• REQUIRED WORK: Word for word, copy out the data below, omitting pictures.

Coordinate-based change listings
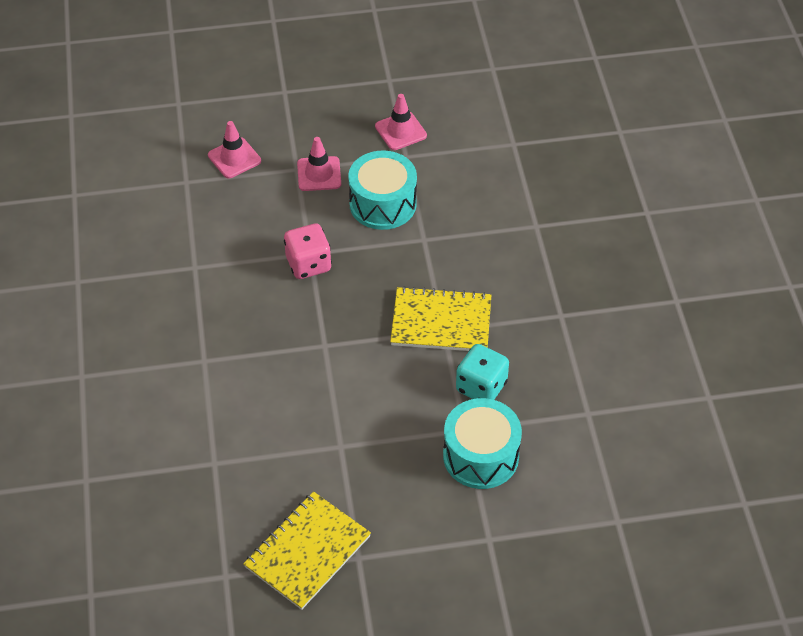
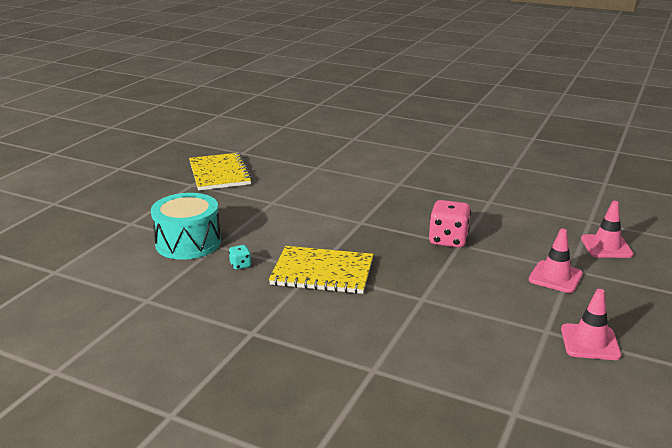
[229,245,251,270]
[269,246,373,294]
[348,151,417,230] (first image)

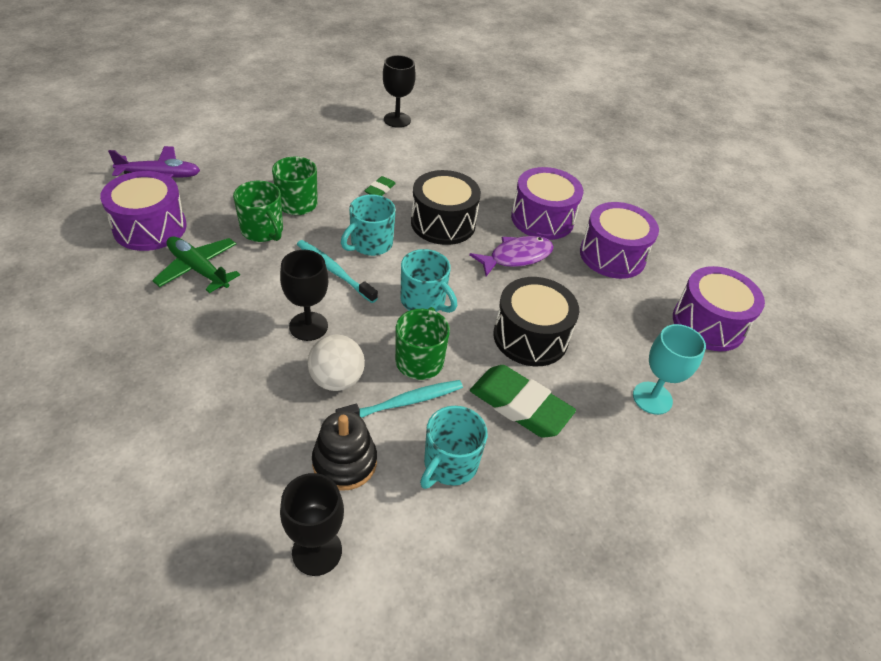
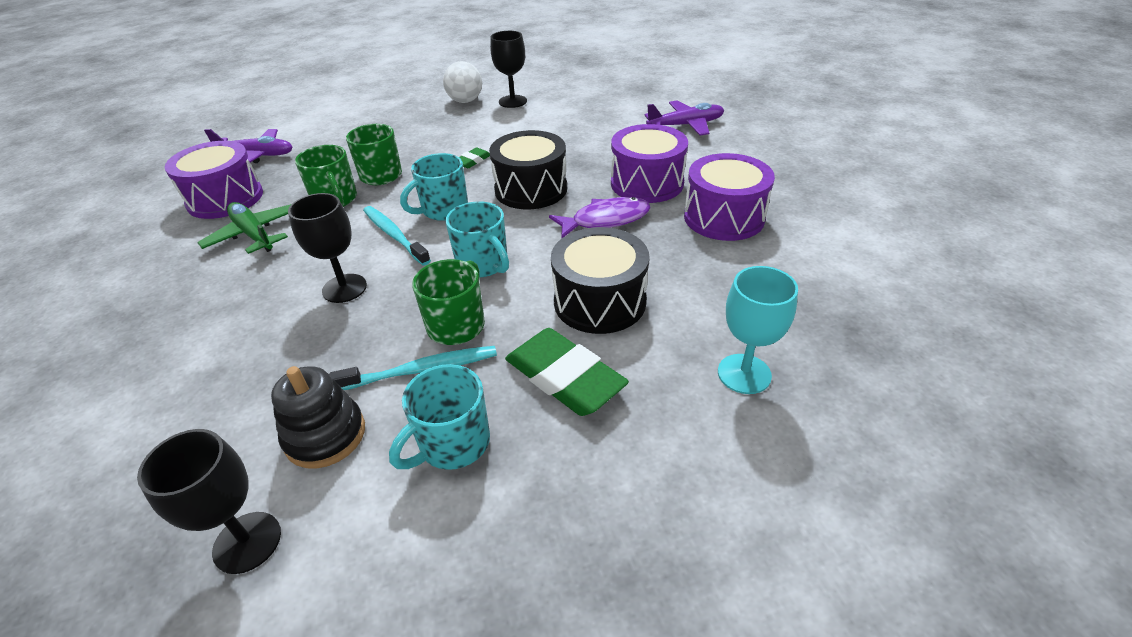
[443,61,482,103]
[644,100,724,136]
[673,266,765,351] (first image)

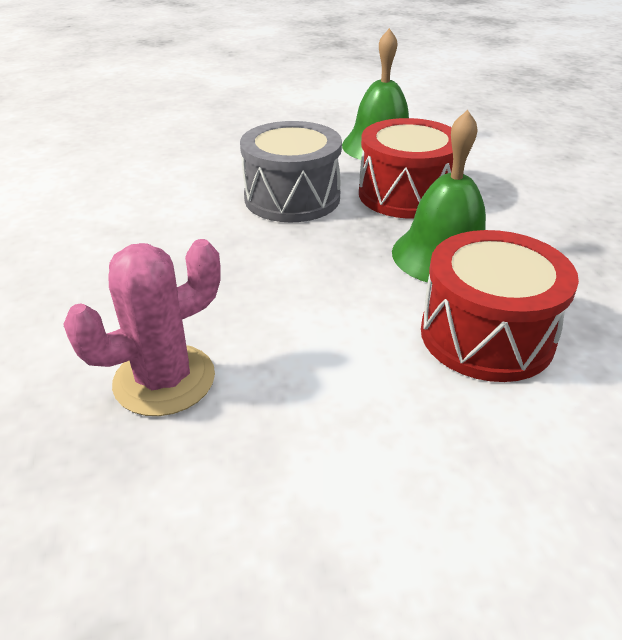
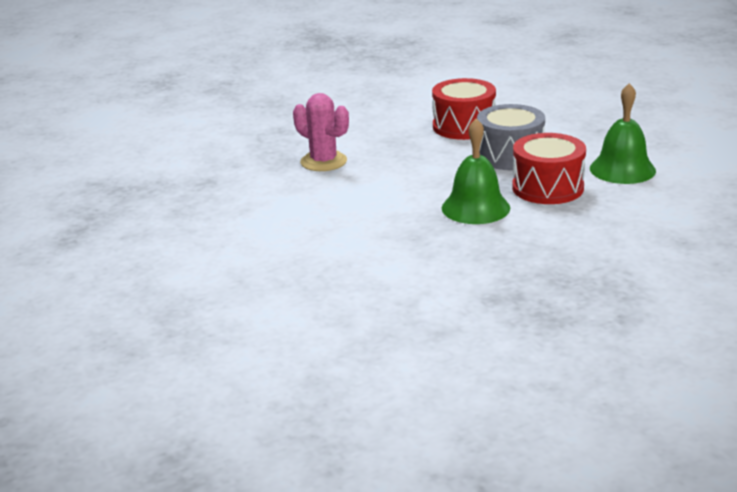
[432,78,496,140]

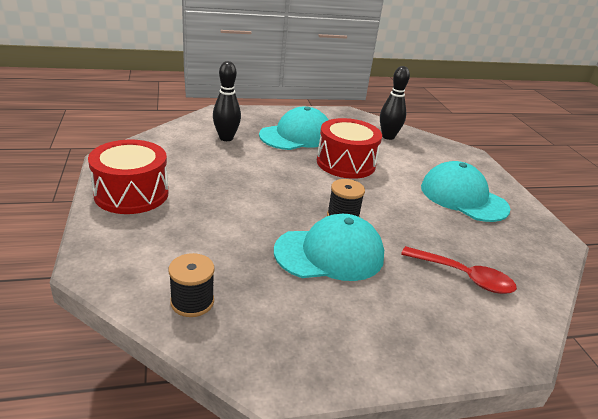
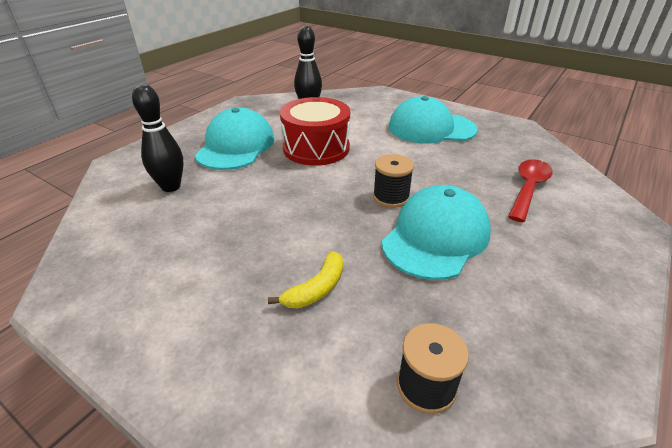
[268,251,343,309]
[508,159,553,222]
[88,140,168,214] (first image)

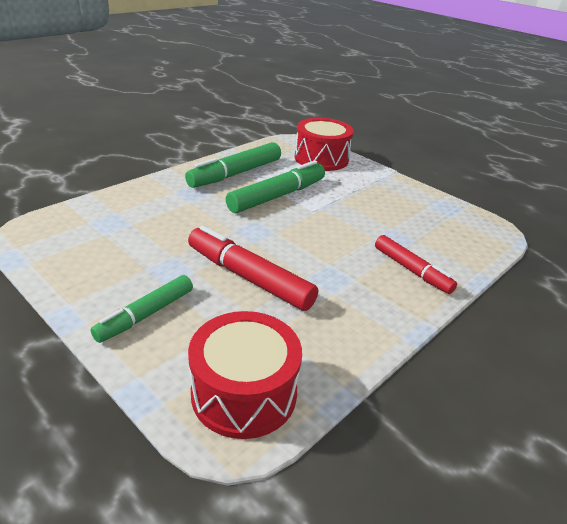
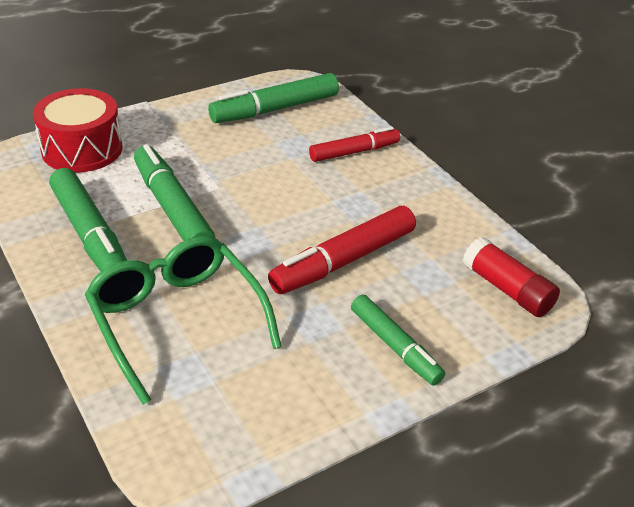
[85,236,282,405]
[208,73,339,123]
[463,237,560,317]

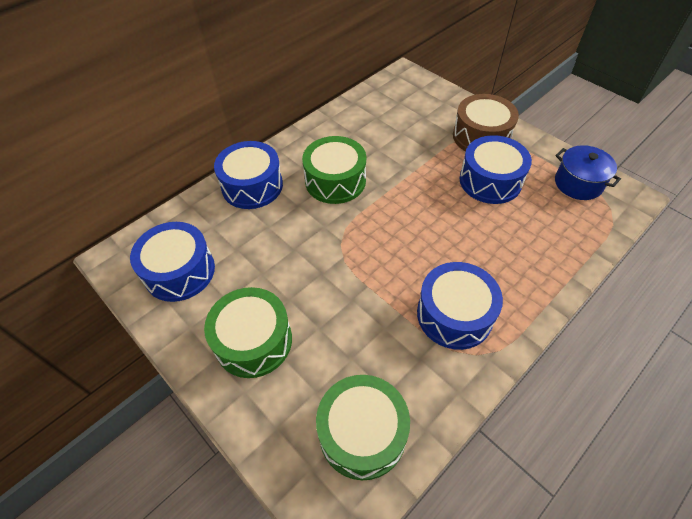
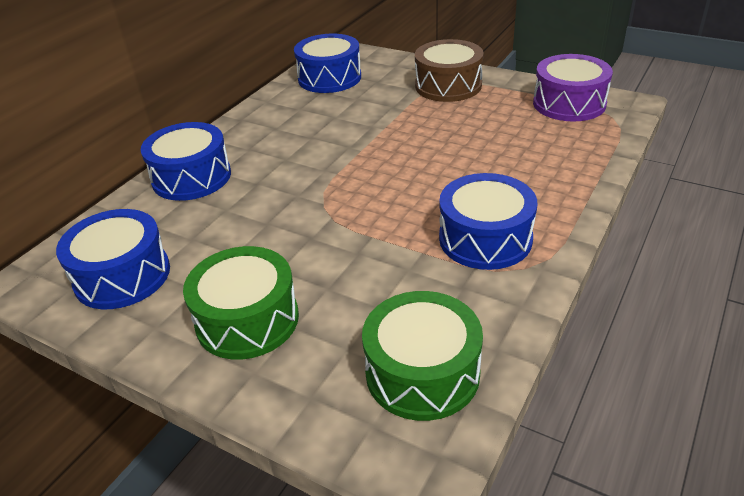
[294,34,361,93]
[533,54,613,121]
[302,136,366,204] (first image)

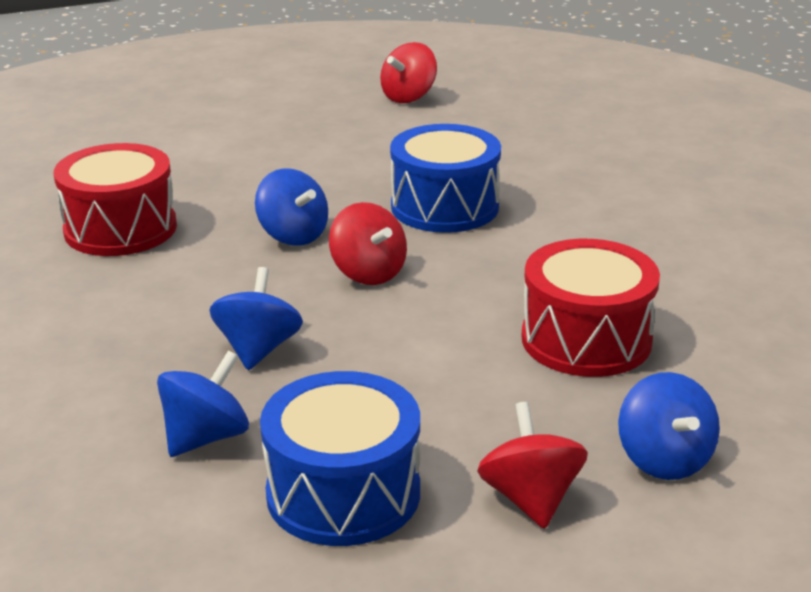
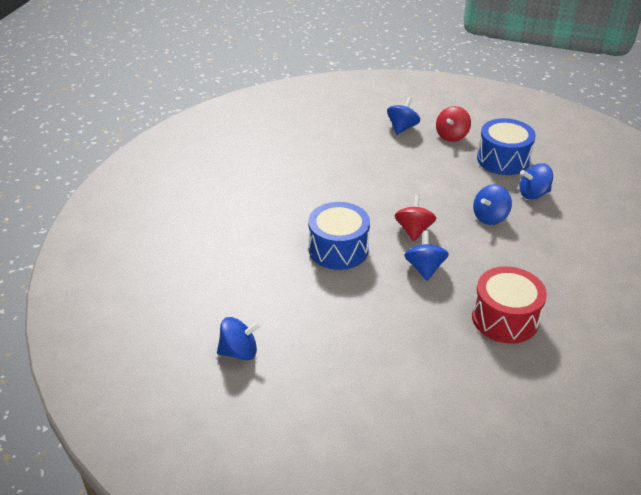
[217,317,261,360]
[522,239,660,377] (first image)

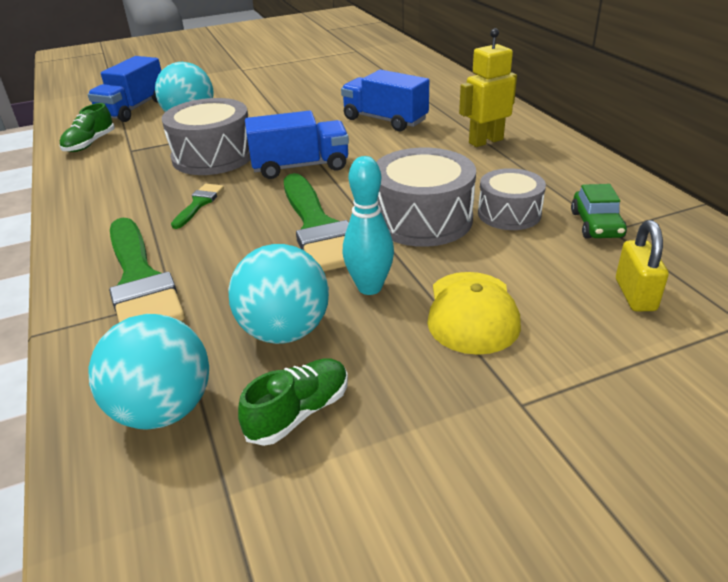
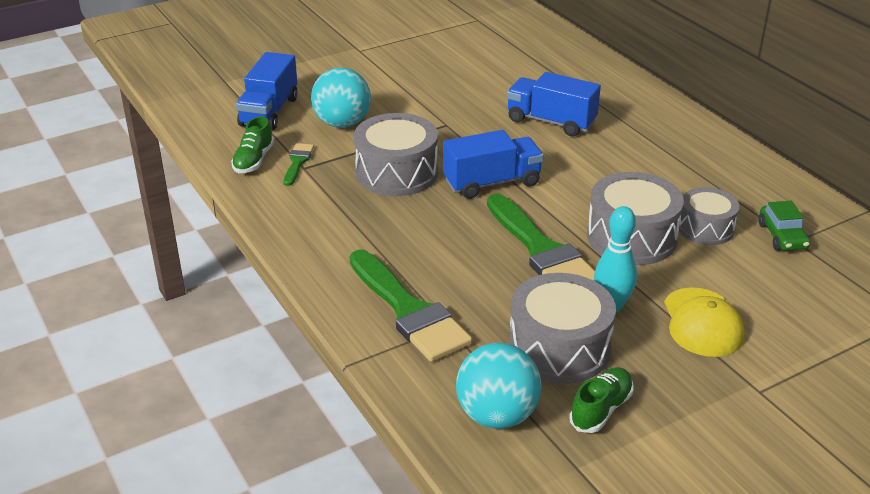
[284,143,314,186]
[509,273,616,384]
[459,28,517,147] (first image)
[616,220,669,312] (first image)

• EXERCISE OUTPUT:
[229,245,251,270]
[269,246,373,294]
[348,151,417,230] (first image)

[443,61,482,103]
[644,100,724,136]
[673,266,765,351] (first image)

[432,78,496,140]

[268,251,343,309]
[508,159,553,222]
[88,140,168,214] (first image)

[85,236,282,405]
[208,73,339,123]
[463,237,560,317]

[294,34,361,93]
[533,54,613,121]
[302,136,366,204] (first image)

[217,317,261,360]
[522,239,660,377] (first image)

[284,143,314,186]
[509,273,616,384]
[459,28,517,147] (first image)
[616,220,669,312] (first image)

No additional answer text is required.